▶ Exercise prompt
Return only the lines from the top of the material through the line marked by "F101: none -> 1.5A (N_2, N_26)", unaltered.

▶ Data for processing
___

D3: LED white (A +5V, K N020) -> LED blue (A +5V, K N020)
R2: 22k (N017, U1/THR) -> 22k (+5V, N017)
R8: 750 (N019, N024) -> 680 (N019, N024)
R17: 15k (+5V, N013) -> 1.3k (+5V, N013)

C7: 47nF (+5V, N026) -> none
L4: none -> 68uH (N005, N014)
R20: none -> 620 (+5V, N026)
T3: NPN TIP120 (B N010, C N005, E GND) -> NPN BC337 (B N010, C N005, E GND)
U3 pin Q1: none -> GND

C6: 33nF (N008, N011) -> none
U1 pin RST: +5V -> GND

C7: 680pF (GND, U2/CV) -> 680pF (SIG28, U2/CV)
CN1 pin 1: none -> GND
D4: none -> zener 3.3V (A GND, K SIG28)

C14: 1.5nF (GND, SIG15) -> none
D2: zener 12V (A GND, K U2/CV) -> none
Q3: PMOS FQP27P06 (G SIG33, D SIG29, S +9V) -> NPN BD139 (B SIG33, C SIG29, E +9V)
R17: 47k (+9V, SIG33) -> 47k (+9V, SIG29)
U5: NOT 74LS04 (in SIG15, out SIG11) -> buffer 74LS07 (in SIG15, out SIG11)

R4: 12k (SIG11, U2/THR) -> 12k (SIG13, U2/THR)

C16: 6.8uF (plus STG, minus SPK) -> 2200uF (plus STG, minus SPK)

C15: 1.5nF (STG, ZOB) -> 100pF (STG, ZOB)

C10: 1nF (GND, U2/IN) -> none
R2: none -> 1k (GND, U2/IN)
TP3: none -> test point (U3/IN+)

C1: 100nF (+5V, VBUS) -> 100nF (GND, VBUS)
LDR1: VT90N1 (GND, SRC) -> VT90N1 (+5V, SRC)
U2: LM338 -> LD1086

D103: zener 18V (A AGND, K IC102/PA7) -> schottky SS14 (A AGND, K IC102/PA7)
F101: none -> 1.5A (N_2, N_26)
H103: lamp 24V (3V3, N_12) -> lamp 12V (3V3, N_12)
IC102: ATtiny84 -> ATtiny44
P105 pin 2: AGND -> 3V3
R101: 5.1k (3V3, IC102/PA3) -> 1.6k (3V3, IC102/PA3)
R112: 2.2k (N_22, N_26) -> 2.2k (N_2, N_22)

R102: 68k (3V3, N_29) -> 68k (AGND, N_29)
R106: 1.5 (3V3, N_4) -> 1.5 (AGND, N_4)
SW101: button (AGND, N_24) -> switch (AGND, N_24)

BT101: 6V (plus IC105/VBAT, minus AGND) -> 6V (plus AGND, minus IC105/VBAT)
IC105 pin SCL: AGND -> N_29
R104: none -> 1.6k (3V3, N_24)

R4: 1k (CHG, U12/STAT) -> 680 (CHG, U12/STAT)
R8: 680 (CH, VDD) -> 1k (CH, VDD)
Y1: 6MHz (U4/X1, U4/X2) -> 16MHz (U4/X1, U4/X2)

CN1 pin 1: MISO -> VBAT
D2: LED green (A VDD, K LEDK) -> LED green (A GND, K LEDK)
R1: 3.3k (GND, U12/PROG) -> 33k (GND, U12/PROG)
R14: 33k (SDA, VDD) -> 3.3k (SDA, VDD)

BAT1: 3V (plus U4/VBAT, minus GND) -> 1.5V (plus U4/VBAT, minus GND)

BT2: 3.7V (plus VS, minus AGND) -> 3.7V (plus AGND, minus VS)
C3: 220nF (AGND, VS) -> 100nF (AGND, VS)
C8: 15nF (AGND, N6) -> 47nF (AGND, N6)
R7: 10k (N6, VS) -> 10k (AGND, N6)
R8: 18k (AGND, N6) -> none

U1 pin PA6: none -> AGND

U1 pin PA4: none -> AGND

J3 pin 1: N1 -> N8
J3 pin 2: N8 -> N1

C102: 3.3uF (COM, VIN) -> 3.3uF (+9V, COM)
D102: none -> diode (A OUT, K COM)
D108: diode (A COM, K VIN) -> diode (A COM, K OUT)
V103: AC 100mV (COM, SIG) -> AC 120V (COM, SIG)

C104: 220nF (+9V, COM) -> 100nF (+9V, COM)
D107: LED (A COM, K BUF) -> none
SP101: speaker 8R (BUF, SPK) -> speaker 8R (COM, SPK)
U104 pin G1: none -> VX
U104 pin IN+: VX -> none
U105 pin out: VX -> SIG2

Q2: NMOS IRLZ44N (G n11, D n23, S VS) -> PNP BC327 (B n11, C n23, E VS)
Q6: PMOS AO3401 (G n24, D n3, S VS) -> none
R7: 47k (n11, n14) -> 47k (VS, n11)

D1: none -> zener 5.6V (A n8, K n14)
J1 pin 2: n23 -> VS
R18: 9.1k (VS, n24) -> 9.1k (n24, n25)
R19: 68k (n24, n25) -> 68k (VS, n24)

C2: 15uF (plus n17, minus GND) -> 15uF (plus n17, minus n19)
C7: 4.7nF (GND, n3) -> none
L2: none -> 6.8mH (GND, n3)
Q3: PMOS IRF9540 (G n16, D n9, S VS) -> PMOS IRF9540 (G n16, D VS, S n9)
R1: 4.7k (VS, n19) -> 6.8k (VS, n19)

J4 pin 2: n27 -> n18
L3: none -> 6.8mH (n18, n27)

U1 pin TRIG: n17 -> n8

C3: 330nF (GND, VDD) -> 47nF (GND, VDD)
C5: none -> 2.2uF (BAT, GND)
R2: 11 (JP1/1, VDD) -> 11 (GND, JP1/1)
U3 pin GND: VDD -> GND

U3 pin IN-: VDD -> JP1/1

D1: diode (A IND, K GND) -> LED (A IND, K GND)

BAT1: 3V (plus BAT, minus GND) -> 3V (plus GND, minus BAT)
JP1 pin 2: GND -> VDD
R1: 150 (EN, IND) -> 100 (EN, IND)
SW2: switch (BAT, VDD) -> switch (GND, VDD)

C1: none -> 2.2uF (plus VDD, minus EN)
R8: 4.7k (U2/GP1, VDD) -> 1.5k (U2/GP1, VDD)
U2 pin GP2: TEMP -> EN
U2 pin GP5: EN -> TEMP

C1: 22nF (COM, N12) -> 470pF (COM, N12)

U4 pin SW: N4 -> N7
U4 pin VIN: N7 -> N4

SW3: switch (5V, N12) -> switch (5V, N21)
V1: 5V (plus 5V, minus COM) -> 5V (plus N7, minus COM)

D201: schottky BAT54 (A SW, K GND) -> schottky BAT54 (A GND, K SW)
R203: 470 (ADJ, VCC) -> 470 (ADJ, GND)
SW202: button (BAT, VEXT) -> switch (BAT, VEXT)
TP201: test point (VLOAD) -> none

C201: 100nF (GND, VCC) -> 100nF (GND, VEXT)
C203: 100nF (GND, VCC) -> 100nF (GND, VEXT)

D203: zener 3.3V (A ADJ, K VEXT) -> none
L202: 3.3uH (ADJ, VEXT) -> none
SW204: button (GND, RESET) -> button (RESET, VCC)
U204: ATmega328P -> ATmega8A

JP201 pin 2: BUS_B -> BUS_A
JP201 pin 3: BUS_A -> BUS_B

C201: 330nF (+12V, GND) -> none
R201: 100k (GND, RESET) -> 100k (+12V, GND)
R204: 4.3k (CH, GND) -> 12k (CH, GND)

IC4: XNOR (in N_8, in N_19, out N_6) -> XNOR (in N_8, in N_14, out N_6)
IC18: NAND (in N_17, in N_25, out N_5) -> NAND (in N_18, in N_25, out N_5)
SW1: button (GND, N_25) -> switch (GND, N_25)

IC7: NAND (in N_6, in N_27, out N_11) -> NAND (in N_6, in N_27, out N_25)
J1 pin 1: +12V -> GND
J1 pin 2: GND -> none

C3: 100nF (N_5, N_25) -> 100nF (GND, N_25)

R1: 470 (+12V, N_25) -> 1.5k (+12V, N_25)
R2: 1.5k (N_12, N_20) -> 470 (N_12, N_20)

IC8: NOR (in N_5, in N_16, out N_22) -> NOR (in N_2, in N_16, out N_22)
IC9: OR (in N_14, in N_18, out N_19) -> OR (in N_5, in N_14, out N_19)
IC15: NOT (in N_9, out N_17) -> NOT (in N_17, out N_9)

___

▶ Task result
D3: LED white (A +5V, K N020) -> LED blue (A +5V, K N020)
R2: 22k (N017, U1/THR) -> 22k (+5V, N017)
R8: 750 (N019, N024) -> 680 (N019, N024)
R17: 15k (+5V, N013) -> 1.3k (+5V, N013)

C7: 47nF (+5V, N026) -> none
L4: none -> 68uH (N005, N014)
R20: none -> 620 (+5V, N026)
T3: NPN TIP120 (B N010, C N005, E GND) -> NPN BC337 (B N010, C N005, E GND)
U3 pin Q1: none -> GND

C6: 33nF (N008, N011) -> none
U1 pin RST: +5V -> GND

C7: 680pF (GND, U2/CV) -> 680pF (SIG28, U2/CV)
CN1 pin 1: none -> GND
D4: none -> zener 3.3V (A GND, K SIG28)

C14: 1.5nF (GND, SIG15) -> none
D2: zener 12V (A GND, K U2/CV) -> none
Q3: PMOS FQP27P06 (G SIG33, D SIG29, S +9V) -> NPN BD139 (B SIG33, C SIG29, E +9V)
R17: 47k (+9V, SIG33) -> 47k (+9V, SIG29)
U5: NOT 74LS04 (in SIG15, out SIG11) -> buffer 74LS07 (in SIG15, out SIG11)

R4: 12k (SIG11, U2/THR) -> 12k (SIG13, U2/THR)

C16: 6.8uF (plus STG, minus SPK) -> 2200uF (plus STG, minus SPK)

C15: 1.5nF (STG, ZOB) -> 100pF (STG, ZOB)

C10: 1nF (GND, U2/IN) -> none
R2: none -> 1k (GND, U2/IN)
TP3: none -> test point (U3/IN+)

C1: 100nF (+5V, VBUS) -> 100nF (GND, VBUS)
LDR1: VT90N1 (GND, SRC) -> VT90N1 (+5V, SRC)
U2: LM338 -> LD1086

D103: zener 18V (A AGND, K IC102/PA7) -> schottky SS14 (A AGND, K IC102/PA7)
F101: none -> 1.5A (N_2, N_26)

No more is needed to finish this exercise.